- [Exercise prompt]:
Output all of the data exactly as it appears, but leave out any pictures it contains.

START Exercise inputs

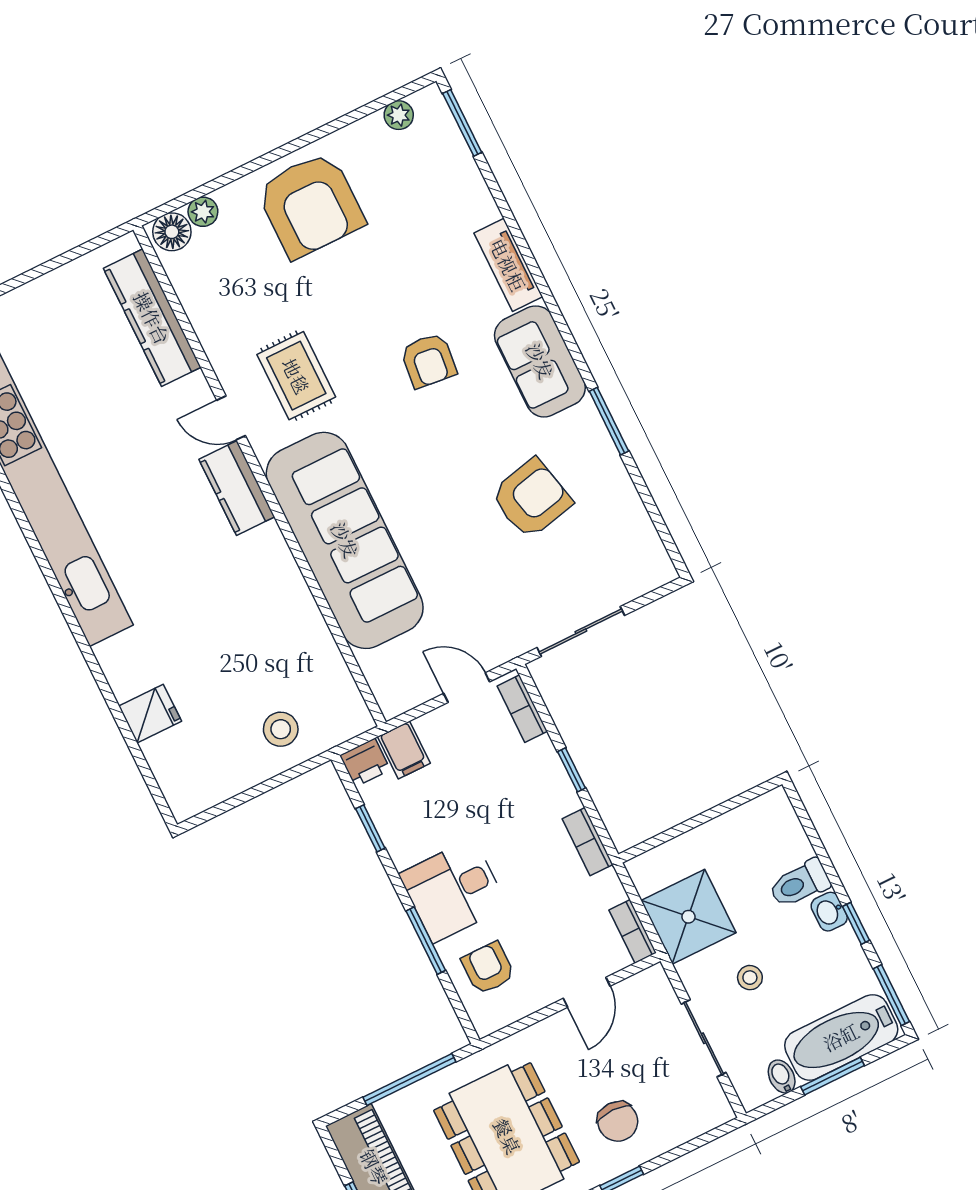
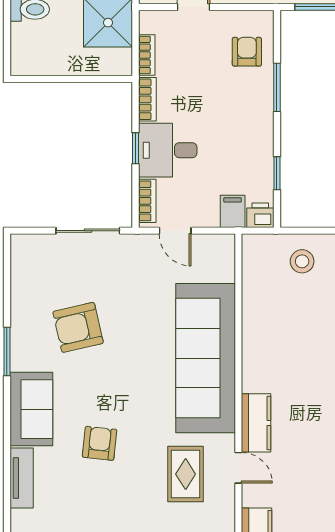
desk: (453, 890) -> (168, 150), moved, turned 180
bookcase: (633, 931) -> (147, 55), moved
armchair: (488, 968) -> (247, 52), turned 180

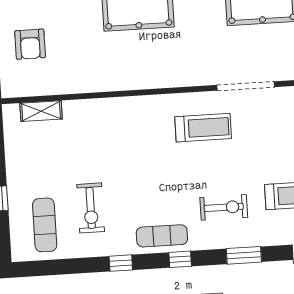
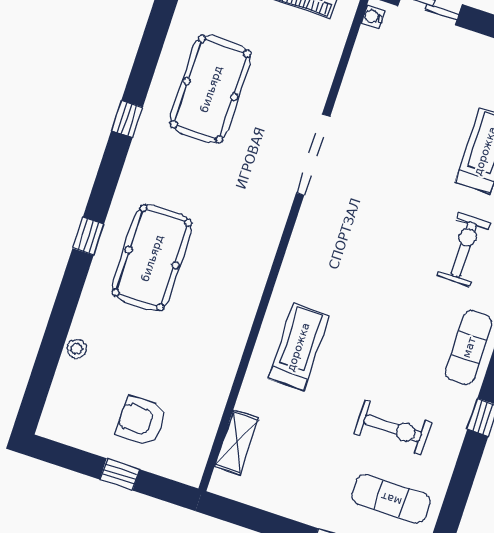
armchair: (30, 44) -> (141, 421), turned 180
treadmill: (203, 128) -> (298, 347), moved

END Exercise inputs

- [Reply to the exercise]:
desk: (453, 890) -> (168, 150), moved, turned 180
bookcase: (633, 931) -> (147, 55), moved
armchair: (488, 968) -> (247, 52), turned 180

armchair: (30, 44) -> (141, 421), turned 180
treadmill: (203, 128) -> (298, 347), moved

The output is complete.